== RECORDS SUPPLIED

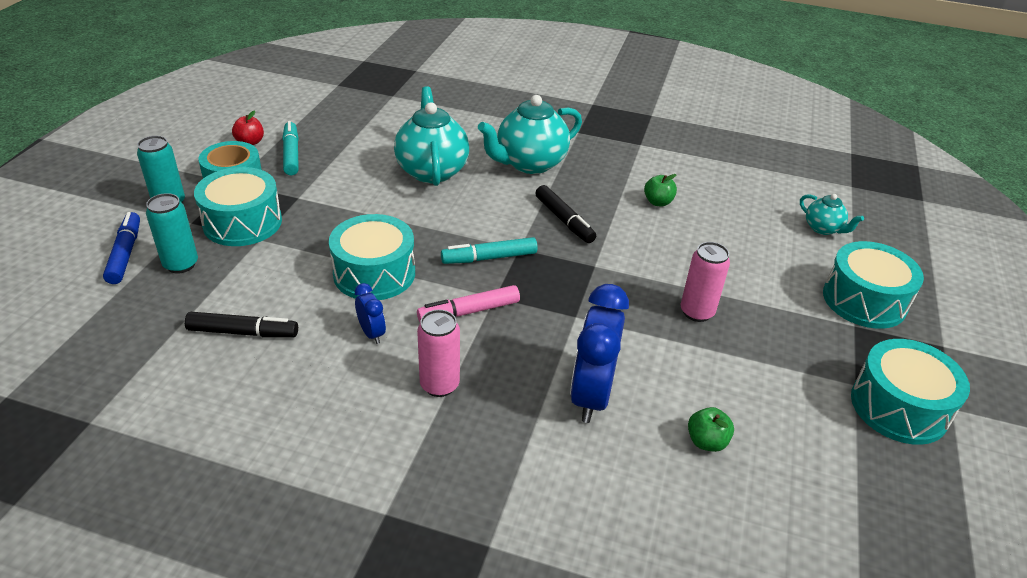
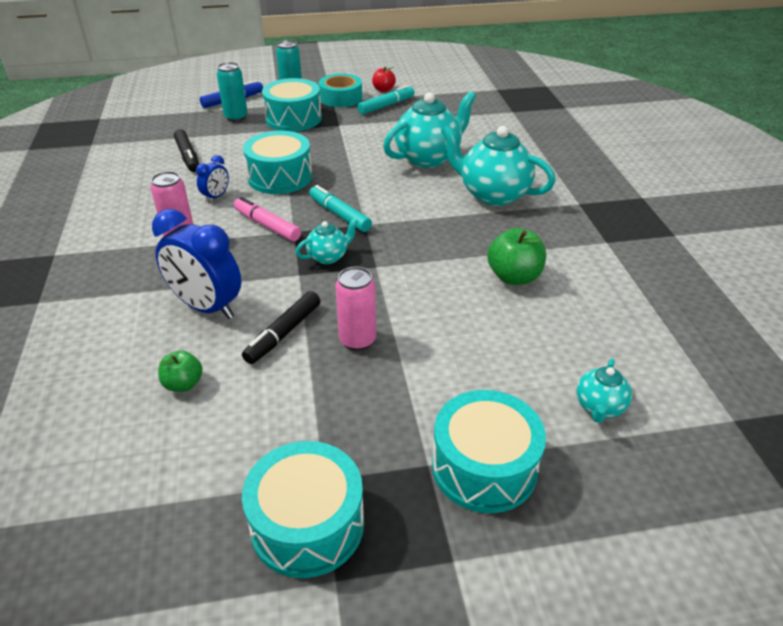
camera: 65 degrees right, 0 degrees up
(559, 288) = (328, 257): none -> turquoise teapot
(564, 220) = (426, 234): black marker -> black marker (283, 333)
(591, 395) = (207, 307): blue clock -> blue clock turned 135 degrees counterclockwise
(658, 202) = (514, 277): green apple -> green apple, size x1.62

====

▶ _WHAT IS NEEDED_
Your reply should hold every line above exactly as written and none of the pictures.

▶ _SOLUTION BELOW_
camera: 65 degrees right, 0 degrees up
(559, 288) = (328, 257): none -> turquoise teapot
(564, 220) = (426, 234): black marker -> black marker (283, 333)
(591, 395) = (207, 307): blue clock -> blue clock turned 135 degrees counterclockwise
(658, 202) = (514, 277): green apple -> green apple, size x1.62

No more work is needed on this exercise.